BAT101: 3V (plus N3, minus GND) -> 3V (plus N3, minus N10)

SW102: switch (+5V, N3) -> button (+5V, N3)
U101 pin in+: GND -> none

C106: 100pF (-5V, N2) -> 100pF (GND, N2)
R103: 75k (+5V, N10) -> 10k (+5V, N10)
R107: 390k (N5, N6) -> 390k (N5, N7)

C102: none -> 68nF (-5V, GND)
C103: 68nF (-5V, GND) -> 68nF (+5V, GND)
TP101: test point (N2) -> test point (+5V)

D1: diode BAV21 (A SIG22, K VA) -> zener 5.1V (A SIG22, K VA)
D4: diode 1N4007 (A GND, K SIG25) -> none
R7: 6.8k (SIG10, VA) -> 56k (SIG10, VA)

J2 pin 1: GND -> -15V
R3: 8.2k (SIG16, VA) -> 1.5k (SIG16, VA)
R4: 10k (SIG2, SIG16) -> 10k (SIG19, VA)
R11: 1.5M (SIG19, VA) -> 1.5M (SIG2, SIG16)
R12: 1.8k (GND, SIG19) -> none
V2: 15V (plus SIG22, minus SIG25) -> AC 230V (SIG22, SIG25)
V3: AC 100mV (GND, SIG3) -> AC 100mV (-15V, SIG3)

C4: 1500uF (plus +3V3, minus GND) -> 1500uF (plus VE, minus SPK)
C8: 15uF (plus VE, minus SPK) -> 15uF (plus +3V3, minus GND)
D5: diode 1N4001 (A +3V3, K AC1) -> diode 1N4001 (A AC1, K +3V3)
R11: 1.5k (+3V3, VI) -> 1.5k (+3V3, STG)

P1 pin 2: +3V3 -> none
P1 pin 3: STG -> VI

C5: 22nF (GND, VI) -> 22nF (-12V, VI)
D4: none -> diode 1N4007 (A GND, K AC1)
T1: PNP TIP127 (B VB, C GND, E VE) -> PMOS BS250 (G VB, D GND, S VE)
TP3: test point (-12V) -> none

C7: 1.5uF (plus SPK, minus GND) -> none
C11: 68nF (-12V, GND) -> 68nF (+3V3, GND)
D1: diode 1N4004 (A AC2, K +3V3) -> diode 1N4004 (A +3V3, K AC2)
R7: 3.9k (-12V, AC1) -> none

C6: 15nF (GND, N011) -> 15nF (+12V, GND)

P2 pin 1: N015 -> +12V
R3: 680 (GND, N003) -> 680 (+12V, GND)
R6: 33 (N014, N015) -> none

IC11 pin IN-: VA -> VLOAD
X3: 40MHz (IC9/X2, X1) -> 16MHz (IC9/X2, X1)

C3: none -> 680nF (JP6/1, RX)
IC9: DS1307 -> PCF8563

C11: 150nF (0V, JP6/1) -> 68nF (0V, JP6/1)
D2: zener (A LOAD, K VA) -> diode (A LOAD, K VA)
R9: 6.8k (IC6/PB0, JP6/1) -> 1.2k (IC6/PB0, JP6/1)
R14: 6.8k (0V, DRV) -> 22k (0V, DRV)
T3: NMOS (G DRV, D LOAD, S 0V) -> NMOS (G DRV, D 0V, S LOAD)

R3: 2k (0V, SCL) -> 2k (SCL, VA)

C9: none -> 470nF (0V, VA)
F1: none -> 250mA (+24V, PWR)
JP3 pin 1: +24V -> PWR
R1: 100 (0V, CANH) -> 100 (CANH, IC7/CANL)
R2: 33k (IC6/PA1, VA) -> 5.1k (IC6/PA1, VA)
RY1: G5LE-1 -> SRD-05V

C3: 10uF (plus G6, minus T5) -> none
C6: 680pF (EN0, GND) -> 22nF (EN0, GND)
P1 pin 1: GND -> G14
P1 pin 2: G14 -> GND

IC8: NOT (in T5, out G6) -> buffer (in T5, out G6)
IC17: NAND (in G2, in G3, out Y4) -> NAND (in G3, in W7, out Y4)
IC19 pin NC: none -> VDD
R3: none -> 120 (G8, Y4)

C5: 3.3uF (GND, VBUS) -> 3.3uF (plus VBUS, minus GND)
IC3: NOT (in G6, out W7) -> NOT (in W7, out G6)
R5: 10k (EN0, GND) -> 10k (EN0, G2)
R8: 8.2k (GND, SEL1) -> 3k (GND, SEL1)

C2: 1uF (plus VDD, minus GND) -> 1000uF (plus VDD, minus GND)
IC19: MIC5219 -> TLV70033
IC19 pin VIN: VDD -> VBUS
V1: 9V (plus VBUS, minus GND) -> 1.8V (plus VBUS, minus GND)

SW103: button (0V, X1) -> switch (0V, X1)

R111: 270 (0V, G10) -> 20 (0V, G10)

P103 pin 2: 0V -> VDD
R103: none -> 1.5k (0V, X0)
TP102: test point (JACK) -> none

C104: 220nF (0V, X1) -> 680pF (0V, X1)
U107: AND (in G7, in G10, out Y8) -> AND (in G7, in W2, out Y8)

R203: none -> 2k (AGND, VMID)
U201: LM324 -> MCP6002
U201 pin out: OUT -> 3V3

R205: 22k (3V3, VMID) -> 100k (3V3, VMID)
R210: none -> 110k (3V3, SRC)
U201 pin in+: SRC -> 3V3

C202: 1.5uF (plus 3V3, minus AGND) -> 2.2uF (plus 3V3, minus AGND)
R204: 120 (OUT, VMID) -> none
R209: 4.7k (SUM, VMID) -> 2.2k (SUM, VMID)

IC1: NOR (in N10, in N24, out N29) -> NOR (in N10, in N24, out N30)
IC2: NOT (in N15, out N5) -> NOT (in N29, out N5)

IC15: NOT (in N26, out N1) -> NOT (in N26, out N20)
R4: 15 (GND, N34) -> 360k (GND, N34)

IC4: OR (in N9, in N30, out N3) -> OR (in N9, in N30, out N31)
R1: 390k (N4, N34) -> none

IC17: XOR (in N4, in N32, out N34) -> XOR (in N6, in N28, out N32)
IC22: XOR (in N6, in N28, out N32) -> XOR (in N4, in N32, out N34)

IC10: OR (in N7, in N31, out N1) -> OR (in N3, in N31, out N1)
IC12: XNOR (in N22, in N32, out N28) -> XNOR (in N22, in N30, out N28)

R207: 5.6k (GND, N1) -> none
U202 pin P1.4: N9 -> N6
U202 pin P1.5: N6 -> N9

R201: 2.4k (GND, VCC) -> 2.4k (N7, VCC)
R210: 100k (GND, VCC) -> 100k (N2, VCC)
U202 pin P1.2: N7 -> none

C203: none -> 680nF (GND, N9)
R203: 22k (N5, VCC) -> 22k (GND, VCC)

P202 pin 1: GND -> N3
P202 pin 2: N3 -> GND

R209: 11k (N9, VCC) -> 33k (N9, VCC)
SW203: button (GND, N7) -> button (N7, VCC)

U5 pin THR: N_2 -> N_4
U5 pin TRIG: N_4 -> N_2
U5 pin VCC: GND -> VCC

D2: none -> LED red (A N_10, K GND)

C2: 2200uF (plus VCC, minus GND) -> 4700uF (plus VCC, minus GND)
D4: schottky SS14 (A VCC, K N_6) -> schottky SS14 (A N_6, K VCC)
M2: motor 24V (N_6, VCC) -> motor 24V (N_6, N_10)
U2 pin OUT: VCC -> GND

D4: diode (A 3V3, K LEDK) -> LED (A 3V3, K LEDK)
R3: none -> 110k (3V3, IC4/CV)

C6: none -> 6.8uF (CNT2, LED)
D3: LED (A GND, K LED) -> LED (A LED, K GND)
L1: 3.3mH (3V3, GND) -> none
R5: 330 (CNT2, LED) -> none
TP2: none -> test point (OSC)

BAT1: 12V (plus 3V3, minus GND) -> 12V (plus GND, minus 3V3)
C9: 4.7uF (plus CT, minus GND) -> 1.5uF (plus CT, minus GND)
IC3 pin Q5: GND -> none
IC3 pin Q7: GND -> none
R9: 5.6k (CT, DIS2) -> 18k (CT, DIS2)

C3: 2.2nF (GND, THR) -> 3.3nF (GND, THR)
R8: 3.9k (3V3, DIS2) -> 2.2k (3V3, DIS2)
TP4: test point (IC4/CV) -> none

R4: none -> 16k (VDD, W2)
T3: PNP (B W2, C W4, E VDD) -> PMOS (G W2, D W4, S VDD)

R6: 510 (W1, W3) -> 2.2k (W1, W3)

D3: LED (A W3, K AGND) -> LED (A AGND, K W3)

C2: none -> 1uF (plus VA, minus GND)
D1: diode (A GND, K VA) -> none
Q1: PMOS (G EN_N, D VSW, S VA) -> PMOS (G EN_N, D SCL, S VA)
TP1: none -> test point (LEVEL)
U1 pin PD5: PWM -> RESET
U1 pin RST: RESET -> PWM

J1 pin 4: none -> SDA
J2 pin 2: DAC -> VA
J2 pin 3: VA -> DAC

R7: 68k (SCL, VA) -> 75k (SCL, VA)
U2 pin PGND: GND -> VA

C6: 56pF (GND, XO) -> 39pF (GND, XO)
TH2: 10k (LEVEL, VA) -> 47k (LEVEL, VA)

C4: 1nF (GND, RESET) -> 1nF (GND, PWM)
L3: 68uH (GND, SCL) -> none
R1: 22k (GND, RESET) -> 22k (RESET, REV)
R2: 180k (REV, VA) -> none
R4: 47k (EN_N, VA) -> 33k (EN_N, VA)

PROBLEM: Repeat the material exactly. Begin with its first line and end with the line that has "X3: 40MHz (IC9/X2, X1) -> 16MHz (IC9/X2, X1)".

TASK ANSWER:
BAT101: 3V (plus N3, minus GND) -> 3V (plus N3, minus N10)

SW102: switch (+5V, N3) -> button (+5V, N3)
U101 pin in+: GND -> none

C106: 100pF (-5V, N2) -> 100pF (GND, N2)
R103: 75k (+5V, N10) -> 10k (+5V, N10)
R107: 390k (N5, N6) -> 390k (N5, N7)

C102: none -> 68nF (-5V, GND)
C103: 68nF (-5V, GND) -> 68nF (+5V, GND)
TP101: test point (N2) -> test point (+5V)

D1: diode BAV21 (A SIG22, K VA) -> zener 5.1V (A SIG22, K VA)
D4: diode 1N4007 (A GND, K SIG25) -> none
R7: 6.8k (SIG10, VA) -> 56k (SIG10, VA)

J2 pin 1: GND -> -15V
R3: 8.2k (SIG16, VA) -> 1.5k (SIG16, VA)
R4: 10k (SIG2, SIG16) -> 10k (SIG19, VA)
R11: 1.5M (SIG19, VA) -> 1.5M (SIG2, SIG16)
R12: 1.8k (GND, SIG19) -> none
V2: 15V (plus SIG22, minus SIG25) -> AC 230V (SIG22, SIG25)
V3: AC 100mV (GND, SIG3) -> AC 100mV (-15V, SIG3)

C4: 1500uF (plus +3V3, minus GND) -> 1500uF (plus VE, minus SPK)
C8: 15uF (plus VE, minus SPK) -> 15uF (plus +3V3, minus GND)
D5: diode 1N4001 (A +3V3, K AC1) -> diode 1N4001 (A AC1, K +3V3)
R11: 1.5k (+3V3, VI) -> 1.5k (+3V3, STG)

P1 pin 2: +3V3 -> none
P1 pin 3: STG -> VI

C5: 22nF (GND, VI) -> 22nF (-12V, VI)
D4: none -> diode 1N4007 (A GND, K AC1)
T1: PNP TIP127 (B VB, C GND, E VE) -> PMOS BS250 (G VB, D GND, S VE)
TP3: test point (-12V) -> none

C7: 1.5uF (plus SPK, minus GND) -> none
C11: 68nF (-12V, GND) -> 68nF (+3V3, GND)
D1: diode 1N4004 (A AC2, K +3V3) -> diode 1N4004 (A +3V3, K AC2)
R7: 3.9k (-12V, AC1) -> none

C6: 15nF (GND, N011) -> 15nF (+12V, GND)

P2 pin 1: N015 -> +12V
R3: 680 (GND, N003) -> 680 (+12V, GND)
R6: 33 (N014, N015) -> none

IC11 pin IN-: VA -> VLOAD
X3: 40MHz (IC9/X2, X1) -> 16MHz (IC9/X2, X1)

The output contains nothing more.